**Exercise prompt**
Below are some records. Output the lines from the first one through the line that holds "TOF pin VIN: 5V -> none", exactly as written, with no pictures.

**Task material**
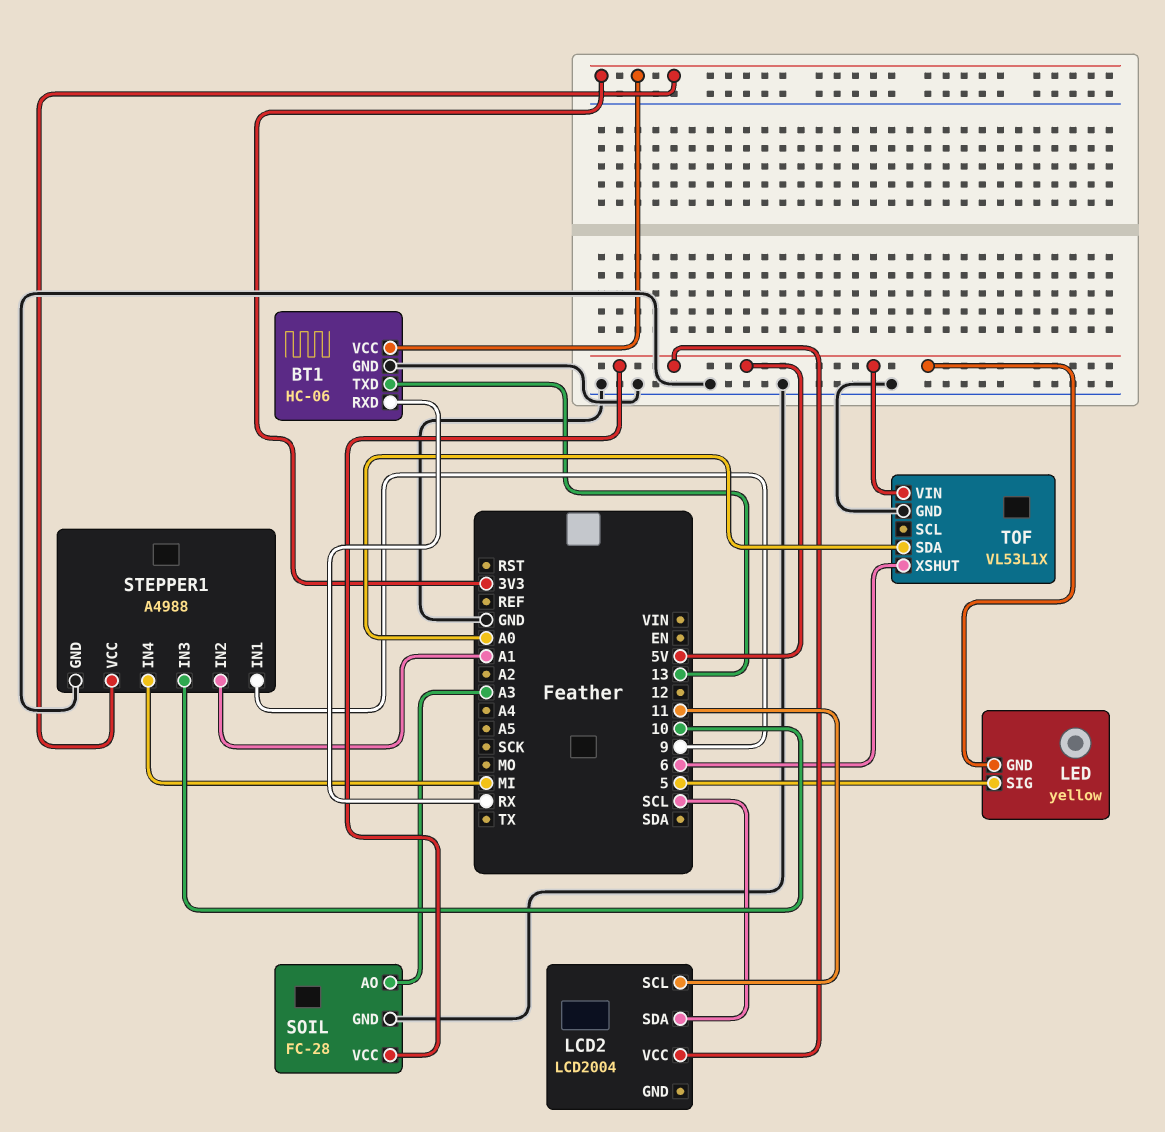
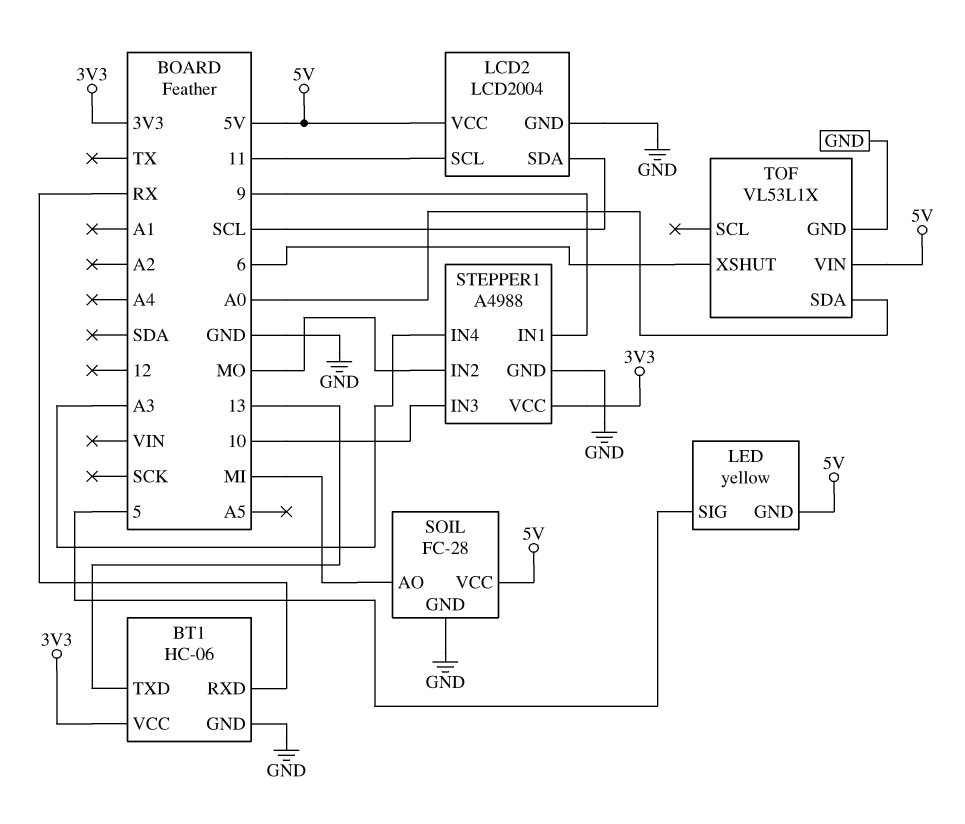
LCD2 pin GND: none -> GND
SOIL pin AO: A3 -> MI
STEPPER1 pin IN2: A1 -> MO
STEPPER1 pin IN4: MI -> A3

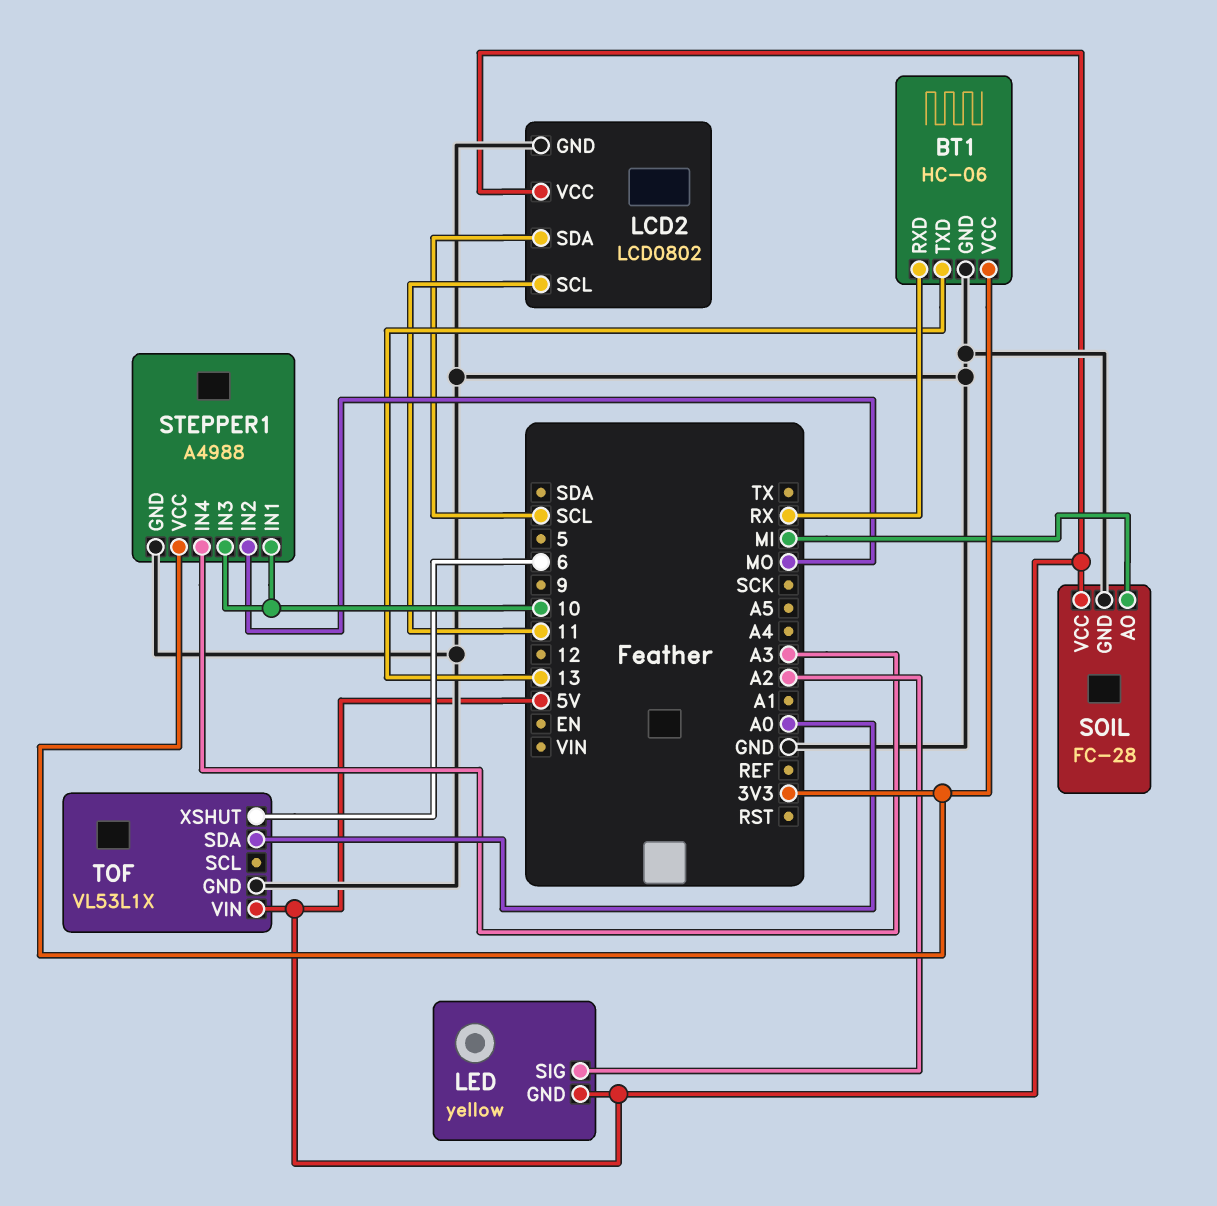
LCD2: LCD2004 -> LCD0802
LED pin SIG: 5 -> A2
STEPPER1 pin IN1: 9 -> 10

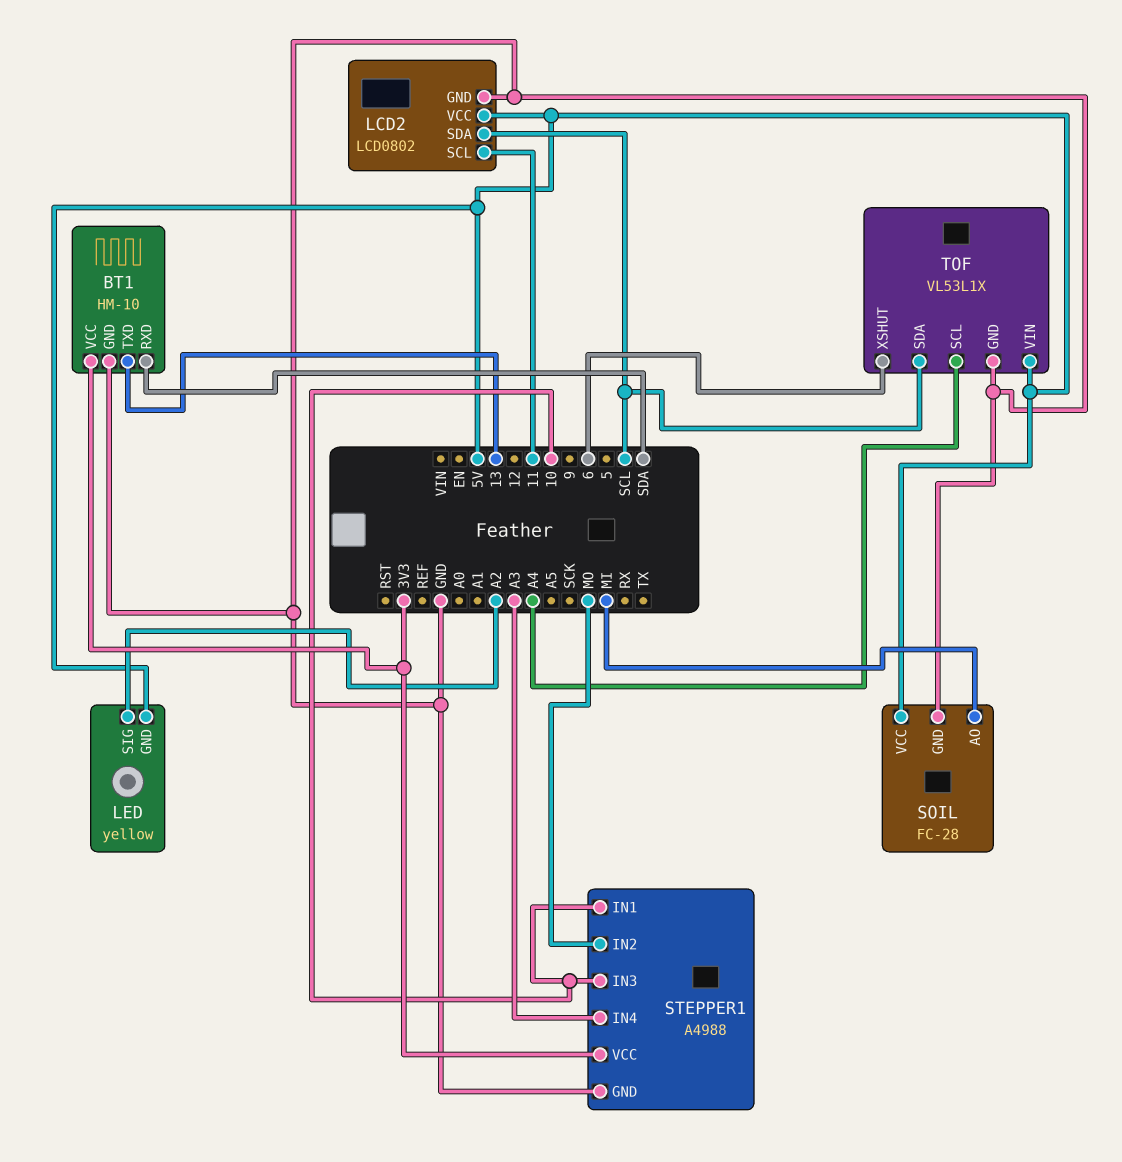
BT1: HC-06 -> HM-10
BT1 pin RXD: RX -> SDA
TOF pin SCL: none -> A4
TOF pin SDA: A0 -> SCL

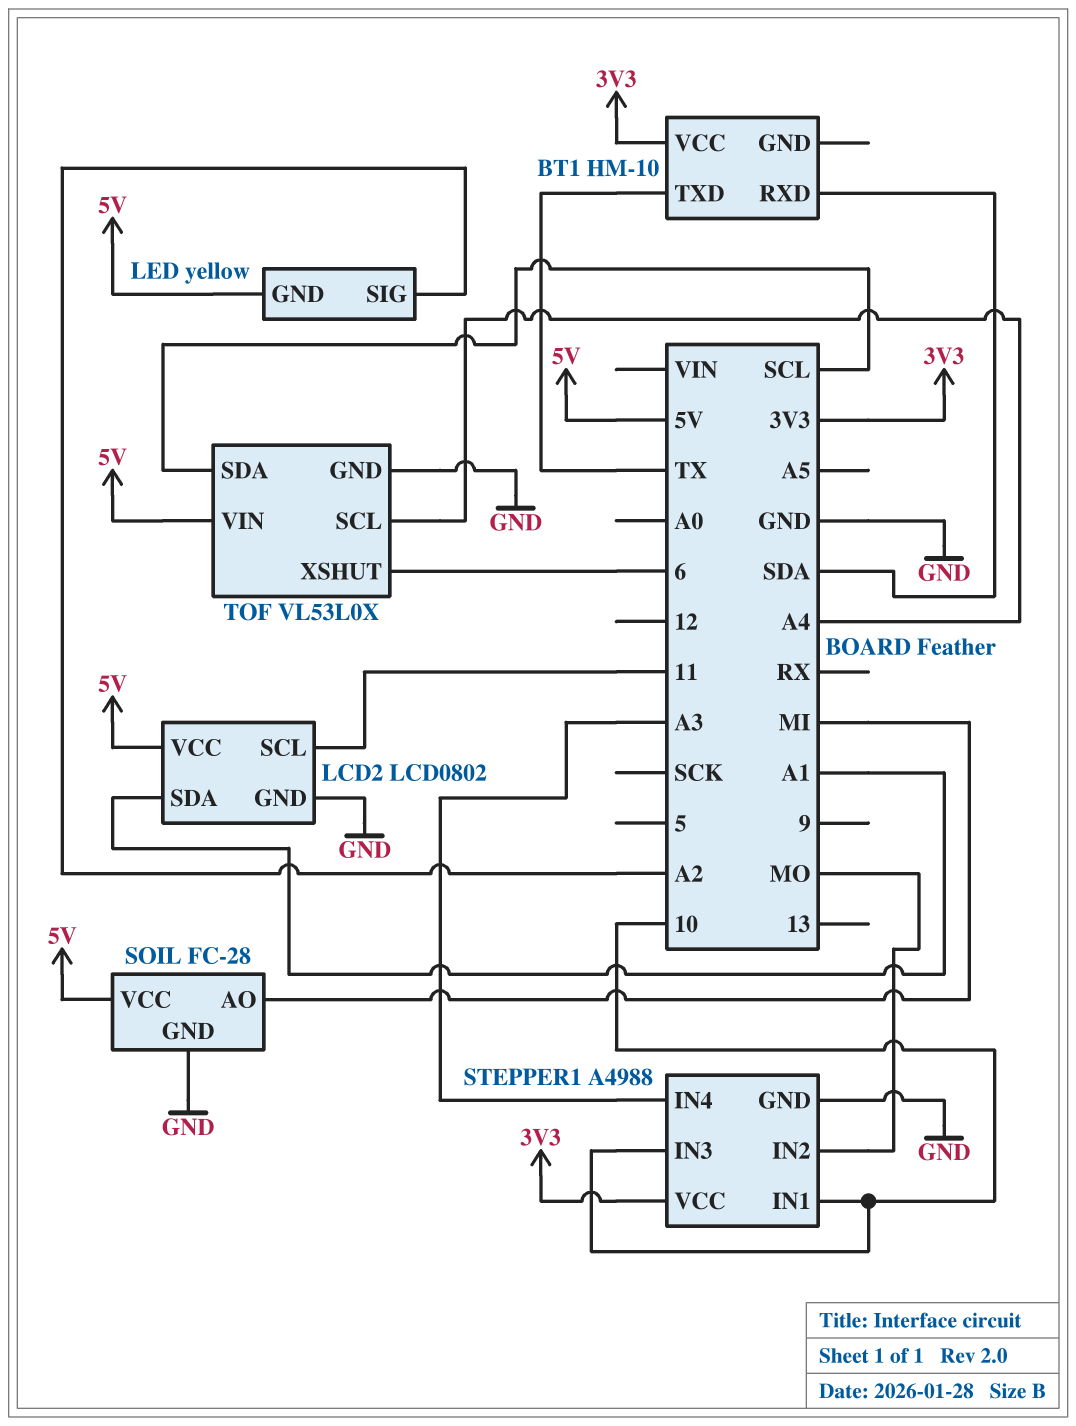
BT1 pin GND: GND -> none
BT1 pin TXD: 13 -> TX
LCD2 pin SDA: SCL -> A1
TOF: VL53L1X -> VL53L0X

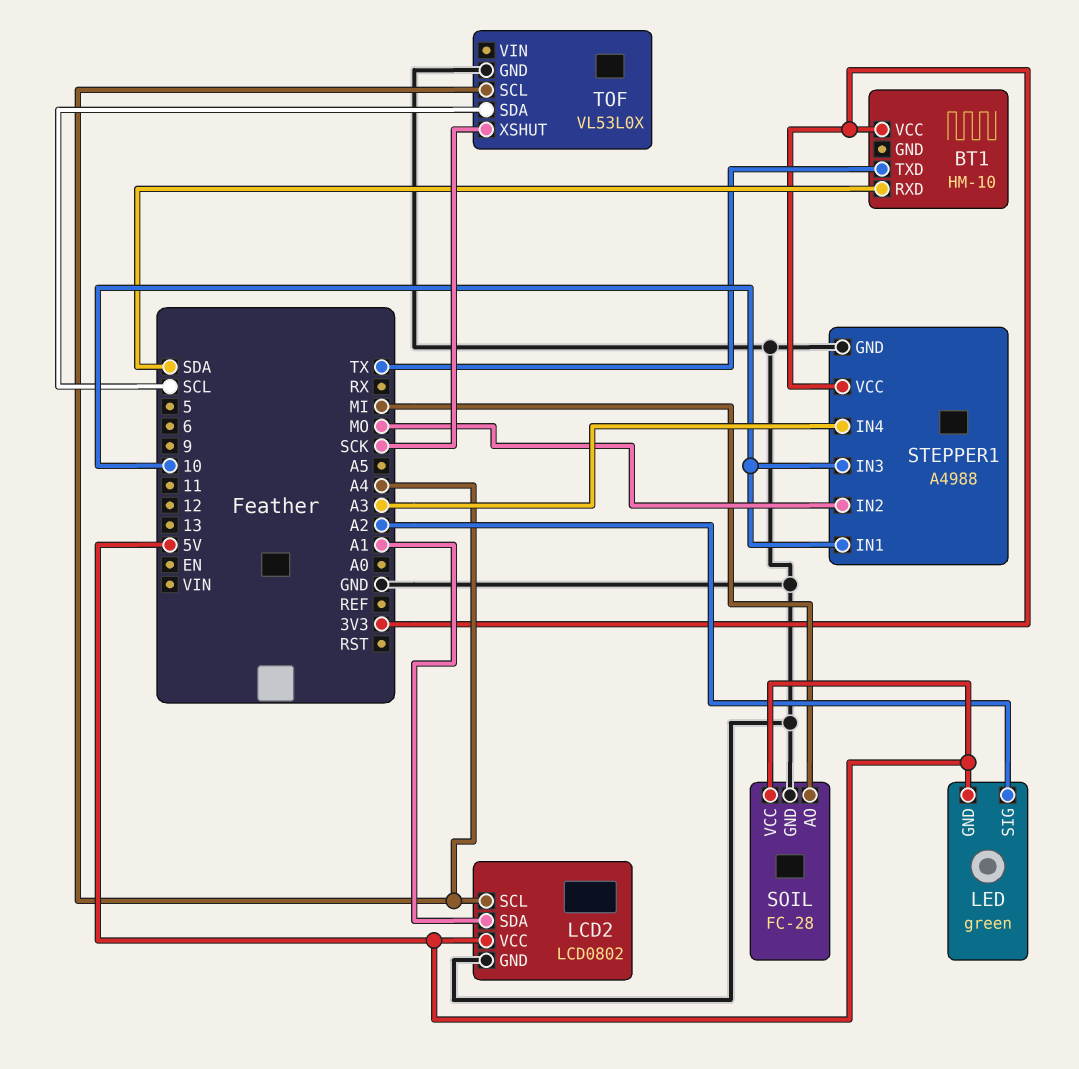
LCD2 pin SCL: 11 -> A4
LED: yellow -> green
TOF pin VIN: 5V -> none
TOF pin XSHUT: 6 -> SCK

**Solution to the problem**
LCD2 pin GND: none -> GND
SOIL pin AO: A3 -> MI
STEPPER1 pin IN2: A1 -> MO
STEPPER1 pin IN4: MI -> A3

LCD2: LCD2004 -> LCD0802
LED pin SIG: 5 -> A2
STEPPER1 pin IN1: 9 -> 10

BT1: HC-06 -> HM-10
BT1 pin RXD: RX -> SDA
TOF pin SCL: none -> A4
TOF pin SDA: A0 -> SCL

BT1 pin GND: GND -> none
BT1 pin TXD: 13 -> TX
LCD2 pin SDA: SCL -> A1
TOF: VL53L1X -> VL53L0X

LCD2 pin SCL: 11 -> A4
LED: yellow -> green
TOF pin VIN: 5V -> none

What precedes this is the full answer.